[Excerpted data — start]

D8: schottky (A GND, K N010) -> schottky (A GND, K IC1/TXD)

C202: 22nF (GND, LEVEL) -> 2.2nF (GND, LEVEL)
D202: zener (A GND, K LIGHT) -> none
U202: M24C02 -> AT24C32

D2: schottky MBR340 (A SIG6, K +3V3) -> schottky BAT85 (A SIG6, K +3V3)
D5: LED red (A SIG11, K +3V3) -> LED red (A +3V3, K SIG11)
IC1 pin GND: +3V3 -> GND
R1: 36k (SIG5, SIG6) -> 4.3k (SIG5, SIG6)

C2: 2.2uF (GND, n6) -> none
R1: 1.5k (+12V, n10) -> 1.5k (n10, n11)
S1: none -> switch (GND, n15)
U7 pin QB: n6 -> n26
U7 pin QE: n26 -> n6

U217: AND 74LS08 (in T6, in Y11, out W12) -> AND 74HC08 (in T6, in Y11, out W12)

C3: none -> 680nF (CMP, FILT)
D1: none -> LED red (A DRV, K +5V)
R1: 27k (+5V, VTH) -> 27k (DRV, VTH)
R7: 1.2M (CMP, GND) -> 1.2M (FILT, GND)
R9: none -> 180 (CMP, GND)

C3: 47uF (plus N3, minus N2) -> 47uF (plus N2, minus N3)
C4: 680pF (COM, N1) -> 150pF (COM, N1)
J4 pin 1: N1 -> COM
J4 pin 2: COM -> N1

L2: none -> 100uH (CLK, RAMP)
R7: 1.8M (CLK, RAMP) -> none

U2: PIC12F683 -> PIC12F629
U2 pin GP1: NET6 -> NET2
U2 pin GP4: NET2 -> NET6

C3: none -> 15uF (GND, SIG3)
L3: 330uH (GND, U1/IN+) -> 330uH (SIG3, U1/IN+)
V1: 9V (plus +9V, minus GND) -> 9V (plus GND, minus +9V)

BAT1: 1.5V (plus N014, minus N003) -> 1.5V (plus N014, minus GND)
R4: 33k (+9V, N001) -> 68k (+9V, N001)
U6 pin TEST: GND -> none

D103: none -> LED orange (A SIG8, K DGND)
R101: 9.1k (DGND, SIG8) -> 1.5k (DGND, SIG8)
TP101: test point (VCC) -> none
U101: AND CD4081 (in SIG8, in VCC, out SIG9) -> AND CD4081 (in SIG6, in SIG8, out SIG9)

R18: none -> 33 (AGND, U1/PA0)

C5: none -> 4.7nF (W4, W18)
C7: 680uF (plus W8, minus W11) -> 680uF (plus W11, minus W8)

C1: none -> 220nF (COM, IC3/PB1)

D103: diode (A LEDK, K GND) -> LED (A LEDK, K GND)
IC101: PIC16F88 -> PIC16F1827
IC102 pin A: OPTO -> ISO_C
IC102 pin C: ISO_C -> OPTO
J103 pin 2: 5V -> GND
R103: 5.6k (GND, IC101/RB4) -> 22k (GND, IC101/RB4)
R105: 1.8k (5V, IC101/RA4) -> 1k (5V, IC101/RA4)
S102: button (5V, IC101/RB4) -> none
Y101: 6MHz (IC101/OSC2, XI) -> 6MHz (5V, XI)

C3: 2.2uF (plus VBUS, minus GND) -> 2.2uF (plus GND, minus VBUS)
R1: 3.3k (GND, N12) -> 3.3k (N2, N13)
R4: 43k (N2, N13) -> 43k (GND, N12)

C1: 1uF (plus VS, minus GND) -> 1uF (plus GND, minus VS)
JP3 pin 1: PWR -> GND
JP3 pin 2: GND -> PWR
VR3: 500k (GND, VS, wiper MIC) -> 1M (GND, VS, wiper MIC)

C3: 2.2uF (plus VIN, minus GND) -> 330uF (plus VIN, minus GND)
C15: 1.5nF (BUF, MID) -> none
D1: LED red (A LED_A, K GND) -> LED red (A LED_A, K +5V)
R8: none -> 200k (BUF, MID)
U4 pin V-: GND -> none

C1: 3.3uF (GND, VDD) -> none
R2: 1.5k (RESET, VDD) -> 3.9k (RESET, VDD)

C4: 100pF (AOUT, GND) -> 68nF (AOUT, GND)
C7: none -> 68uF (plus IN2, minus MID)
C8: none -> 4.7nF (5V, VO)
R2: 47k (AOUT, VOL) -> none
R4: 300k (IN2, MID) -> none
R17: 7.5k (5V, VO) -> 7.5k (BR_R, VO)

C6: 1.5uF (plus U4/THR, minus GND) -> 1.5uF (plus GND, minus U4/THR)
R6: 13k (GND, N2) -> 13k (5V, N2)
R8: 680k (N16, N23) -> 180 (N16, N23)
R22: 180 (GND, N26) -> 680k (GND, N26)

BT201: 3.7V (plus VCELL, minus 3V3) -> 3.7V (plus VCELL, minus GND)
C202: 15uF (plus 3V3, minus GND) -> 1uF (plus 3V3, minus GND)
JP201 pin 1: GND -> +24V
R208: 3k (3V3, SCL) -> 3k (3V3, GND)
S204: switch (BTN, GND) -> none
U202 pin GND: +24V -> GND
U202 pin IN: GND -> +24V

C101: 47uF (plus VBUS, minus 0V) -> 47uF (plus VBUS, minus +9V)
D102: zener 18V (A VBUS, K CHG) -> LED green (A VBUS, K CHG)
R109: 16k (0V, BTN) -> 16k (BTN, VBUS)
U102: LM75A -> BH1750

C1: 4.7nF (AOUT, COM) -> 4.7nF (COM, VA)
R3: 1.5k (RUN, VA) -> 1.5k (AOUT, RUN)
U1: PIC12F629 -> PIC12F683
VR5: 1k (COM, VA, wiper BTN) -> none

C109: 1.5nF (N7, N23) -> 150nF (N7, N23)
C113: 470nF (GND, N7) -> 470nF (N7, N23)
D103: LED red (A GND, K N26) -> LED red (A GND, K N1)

[Excerpted data — finish]

◆ **Work task**
Identify each line of the material where the word "plus" shows up, and copy it.

◆ **Output**
C3: 47uF (plus N3, minus N2) -> 47uF (plus N2, minus N3)
V1: 9V (plus +9V, minus GND) -> 9V (plus GND, minus +9V)
BAT1: 1.5V (plus N014, minus N003) -> 1.5V (plus N014, minus GND)
C7: 680uF (plus W8, minus W11) -> 680uF (plus W11, minus W8)
C3: 2.2uF (plus VBUS, minus GND) -> 2.2uF (plus GND, minus VBUS)
C1: 1uF (plus VS, minus GND) -> 1uF (plus GND, minus VS)
C3: 2.2uF (plus VIN, minus GND) -> 330uF (plus VIN, minus GND)
C7: none -> 68uF (plus IN2, minus MID)
C6: 1.5uF (plus U4/THR, minus GND) -> 1.5uF (plus GND, minus U4/THR)
BT201: 3.7V (plus VCELL, minus 3V3) -> 3.7V (plus VCELL, minus GND)
C202: 15uF (plus 3V3, minus GND) -> 1uF (plus 3V3, minus GND)
C101: 47uF (plus VBUS, minus 0V) -> 47uF (plus VBUS, minus +9V)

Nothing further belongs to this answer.